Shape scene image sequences
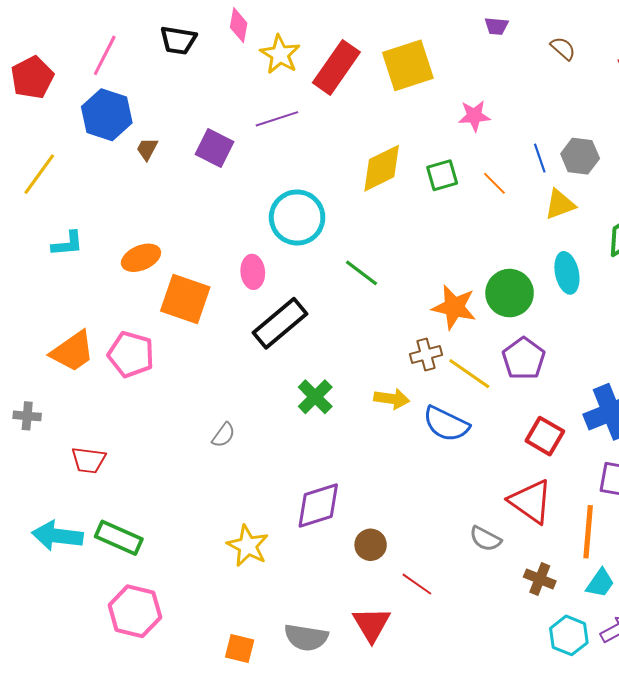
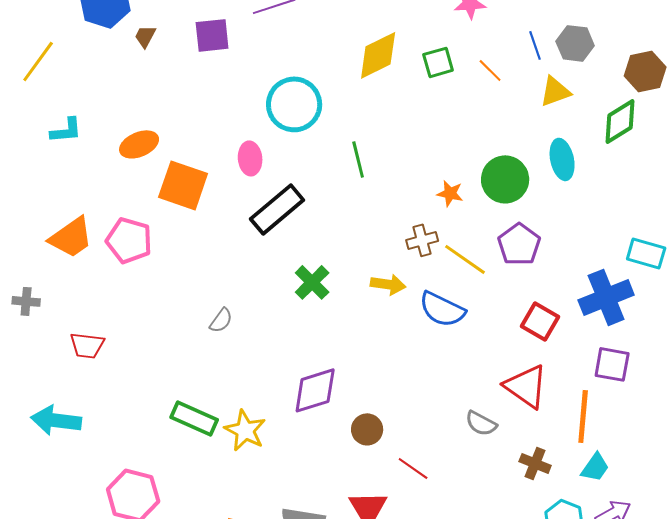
purple square: (214, 148) -> (212, 35), turned -33
green line: (362, 273) -> (358, 159), turned 39
orange star: (454, 307) -> (450, 193), size x0.6
green rectangle: (119, 538) -> (194, 418), moved

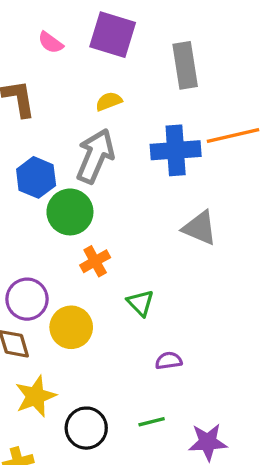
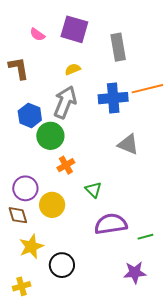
purple semicircle: (169, 361) -> (111, 224), size x2.0
green line: (152, 422) -> (145, 237), moved

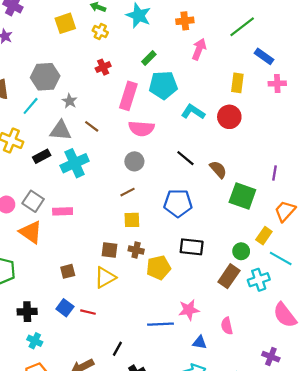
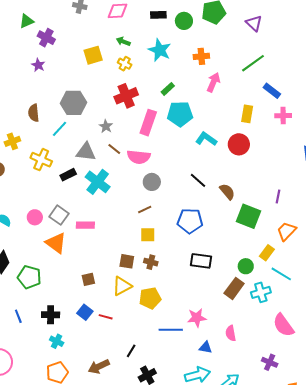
red cross: (103, 67) -> (126, 96), size x1.6
gray star: (70, 101) -> (106, 126), moved
pink semicircle: (141, 128) -> (139, 157), moved
cyan cross: (75, 163) -> (98, 182), turned -30
yellow pentagon: (159, 268) -> (150, 298), moved

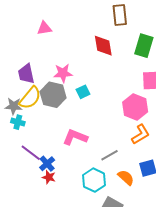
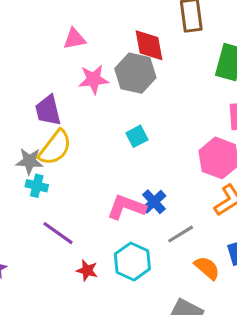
red diamond: (103, 46) -> (149, 45), moved
pink star: (63, 73) -> (94, 79), moved
gray hexagon: (53, 95) -> (135, 73), moved
blue cross: (47, 164) -> (154, 202), moved
cyan hexagon: (94, 180) -> (132, 261), moved

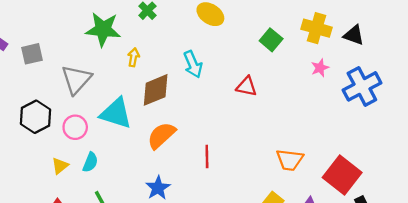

• **Assigned task**
For each line above that includes the word "cyan", make a copy of that line.

• **Reply**
cyan cross: (75, 163) -> (98, 182), turned -30
cyan hexagon: (94, 180) -> (132, 261), moved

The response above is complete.